*** Input material ***

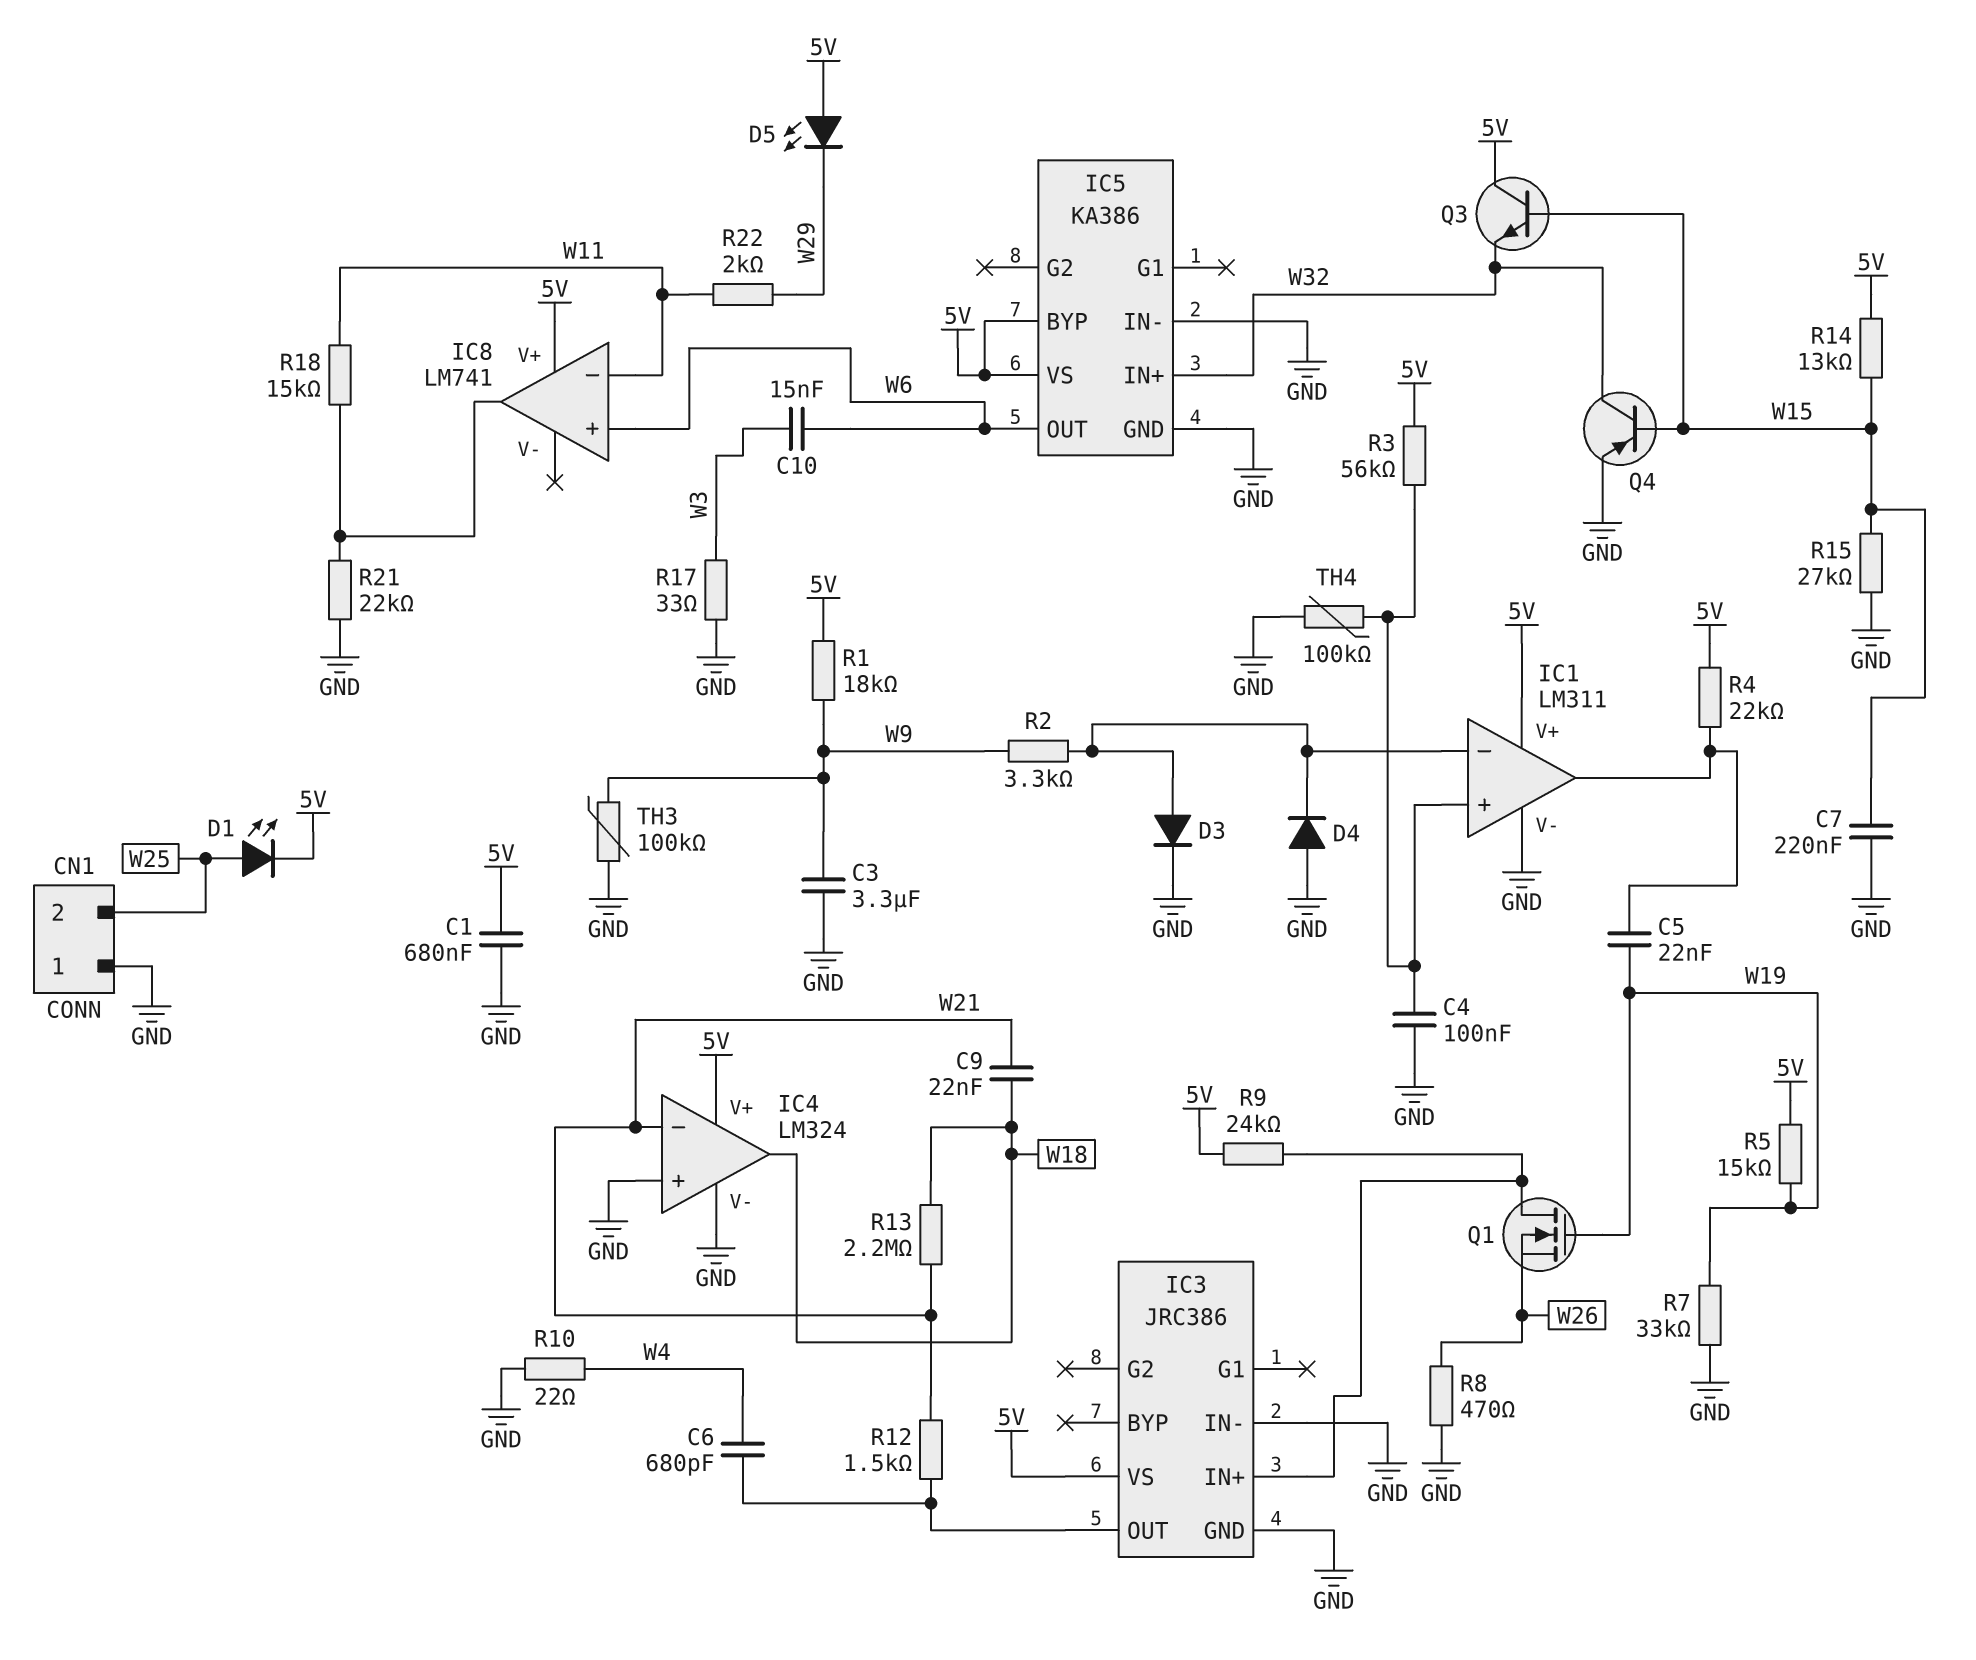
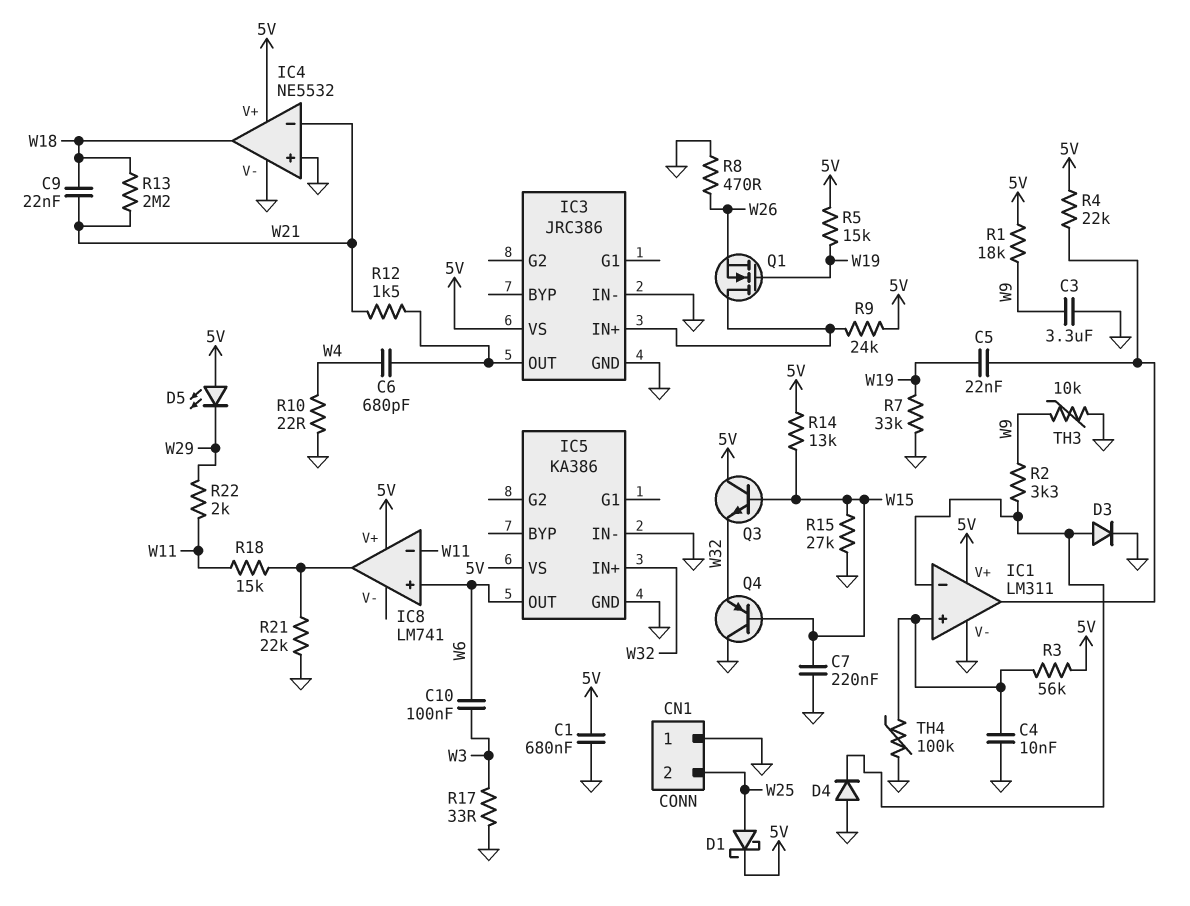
C4: 100nF (GND, IC1/in+) -> 10nF (GND, IC1/in+)
C10: 15nF (W3, W6) -> 100nF (W3, W6)
D1: LED (A W25, K 5V) -> schottky (A W25, K 5V)
IC4: LM324 -> NE5532
IC5 pin BYP: 5V -> none
Q4: PNP (B W15, C W32, E GND) -> PNP (B W15, C GND, E W32)
TH3: 100k (GND, W9) -> 10k (GND, W9)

*** End of Input material ***

**Exercise objective**
The response must contain exactly the lines from the one with "Q4: PNP (B W15, C" to the end of the entries above, both included, and nothing more.

**Task response**
Q4: PNP (B W15, C W32, E GND) -> PNP (B W15, C GND, E W32)
TH3: 100k (GND, W9) -> 10k (GND, W9)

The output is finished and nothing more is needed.